Task objective
Scan the material and copy every line in which "vert" appears.

*** Opening of Study material ***

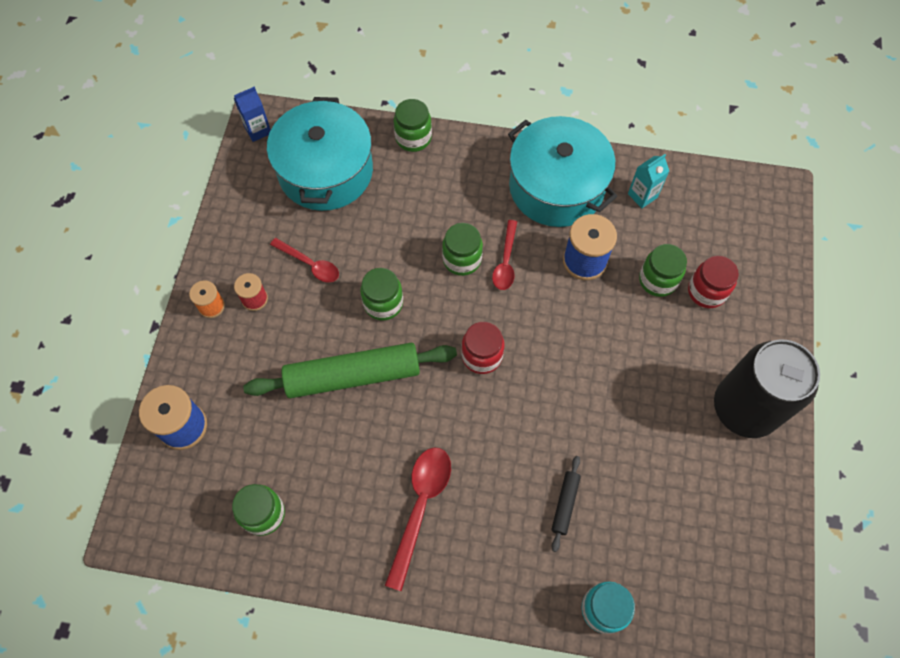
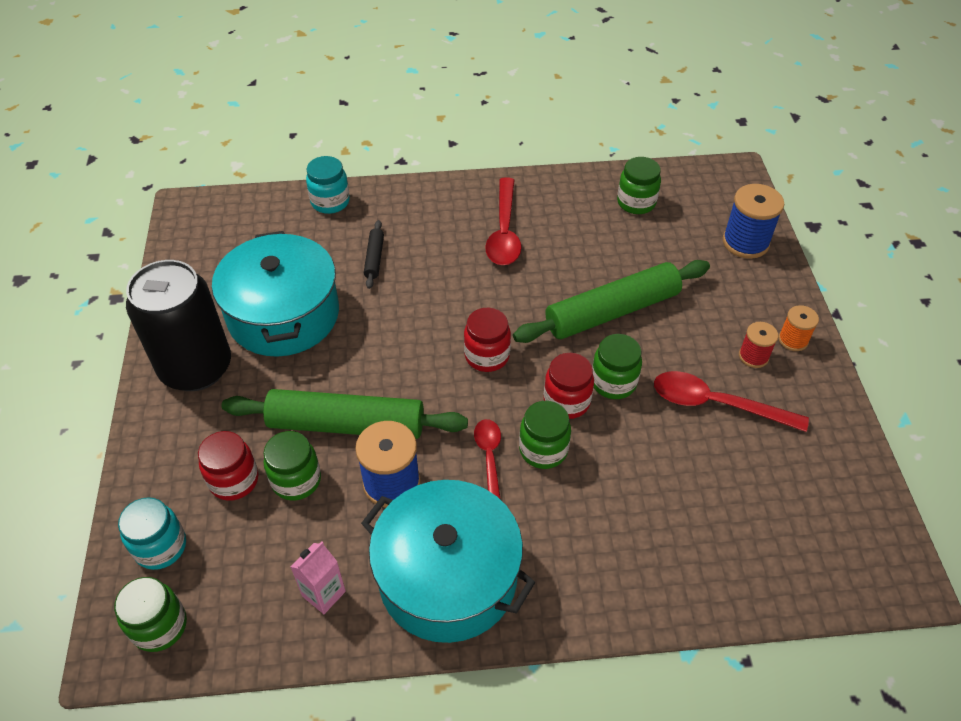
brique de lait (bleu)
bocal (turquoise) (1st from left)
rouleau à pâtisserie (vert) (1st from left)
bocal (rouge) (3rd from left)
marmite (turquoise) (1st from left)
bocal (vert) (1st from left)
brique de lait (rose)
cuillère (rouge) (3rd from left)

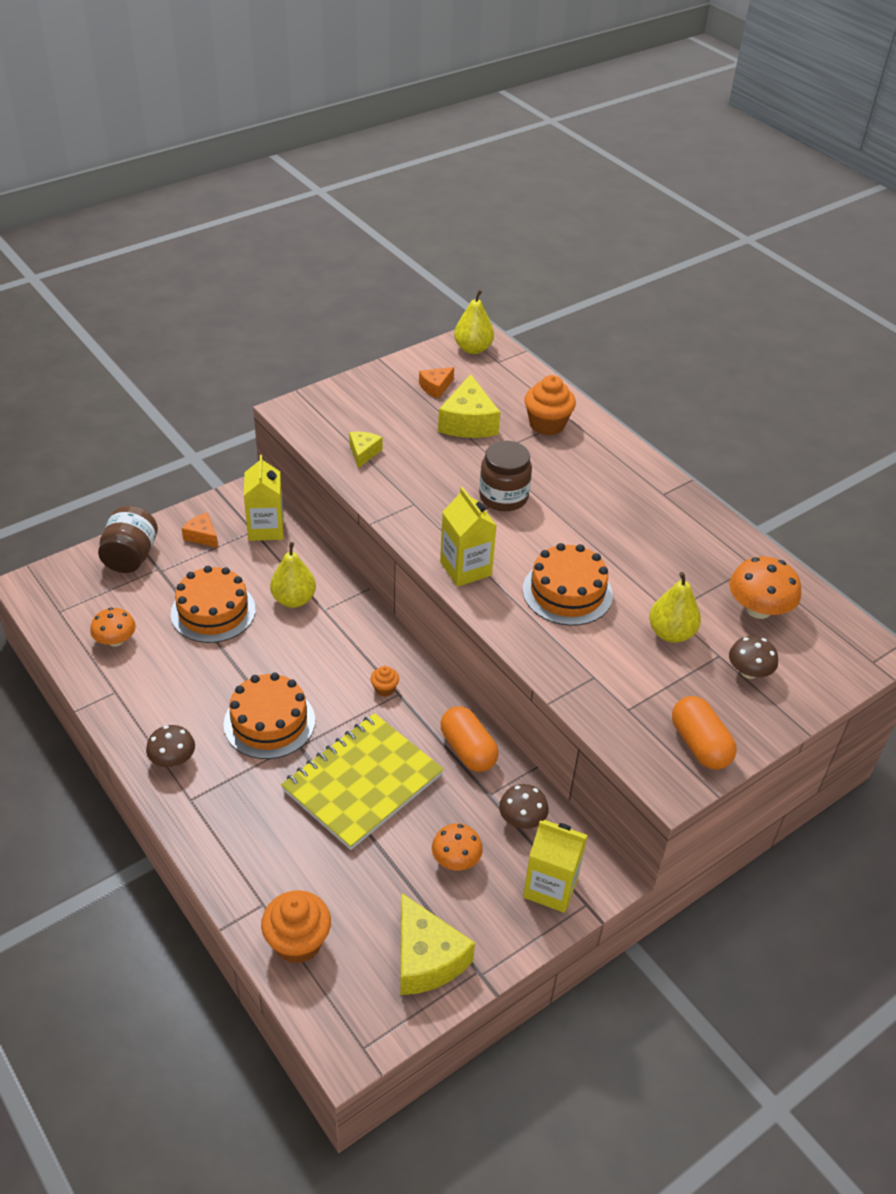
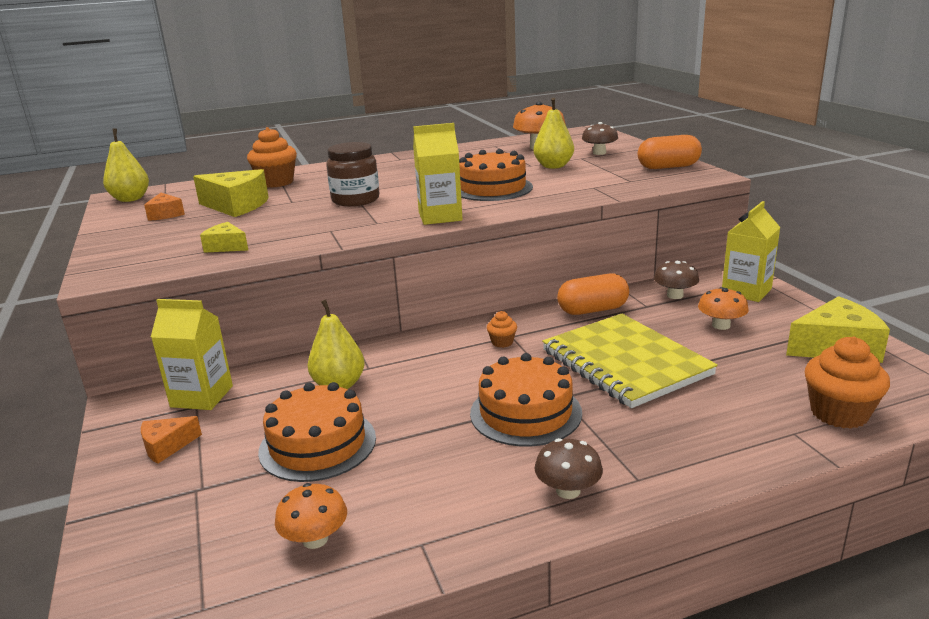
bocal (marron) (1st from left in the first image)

*** Close of Study material ***
*** Opening of Study material ***

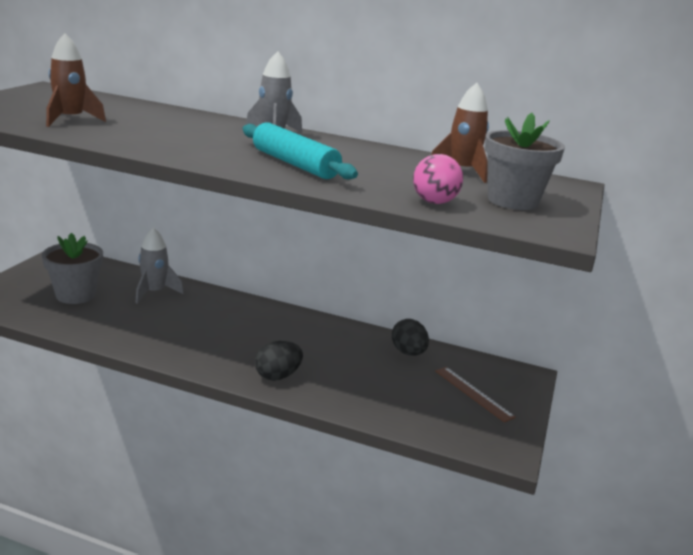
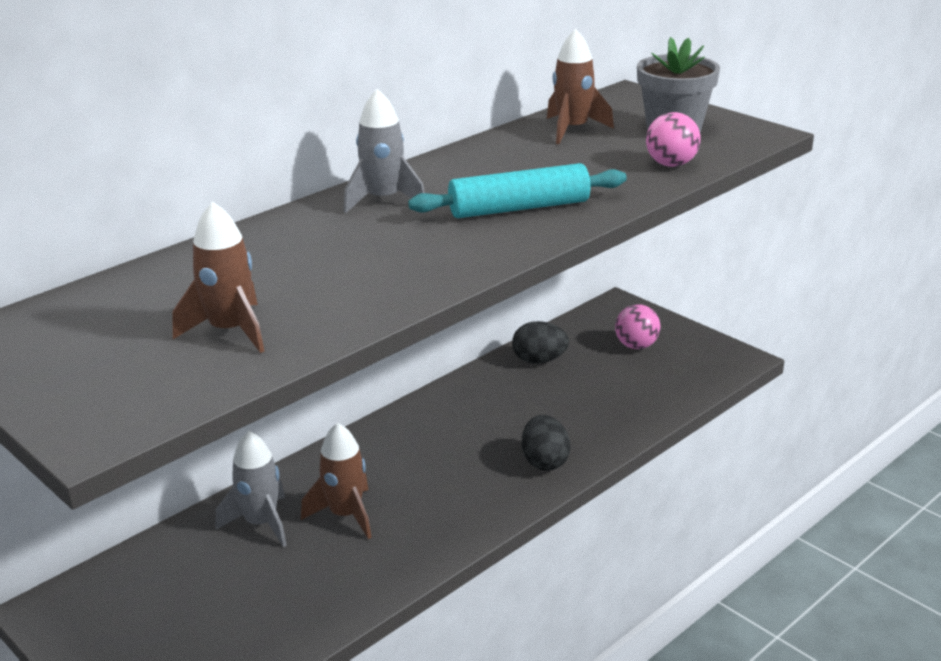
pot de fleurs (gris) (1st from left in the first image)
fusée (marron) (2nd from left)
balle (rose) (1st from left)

*** Close of Study material ***
*** Opening of Study material ***

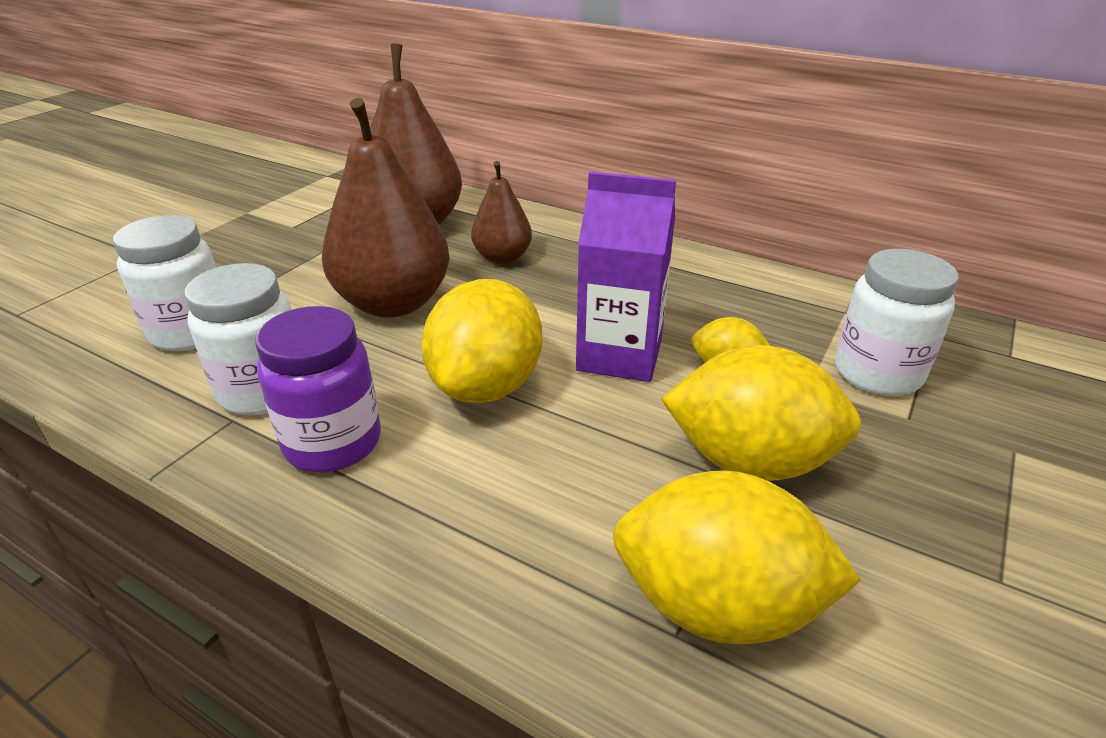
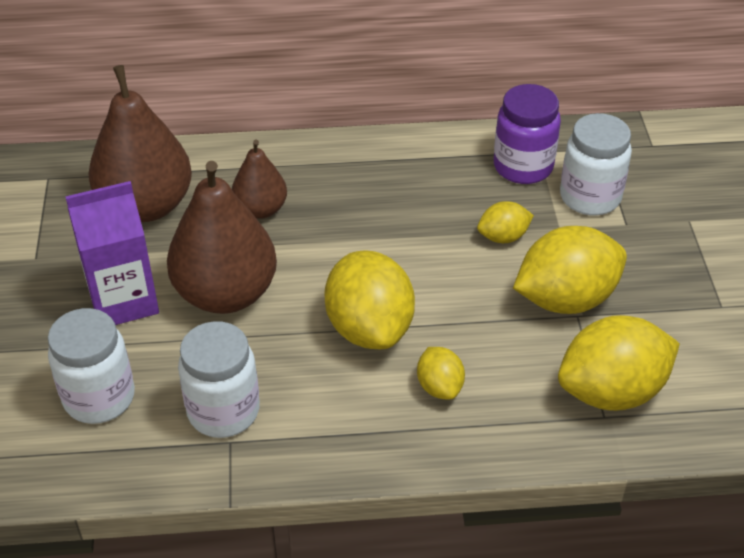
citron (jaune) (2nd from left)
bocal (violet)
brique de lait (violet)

*** Close of Study material ***

Response to the exercise
rouleau à pâtisserie (vert) (1st from left)
bocal (vert) (1st from left)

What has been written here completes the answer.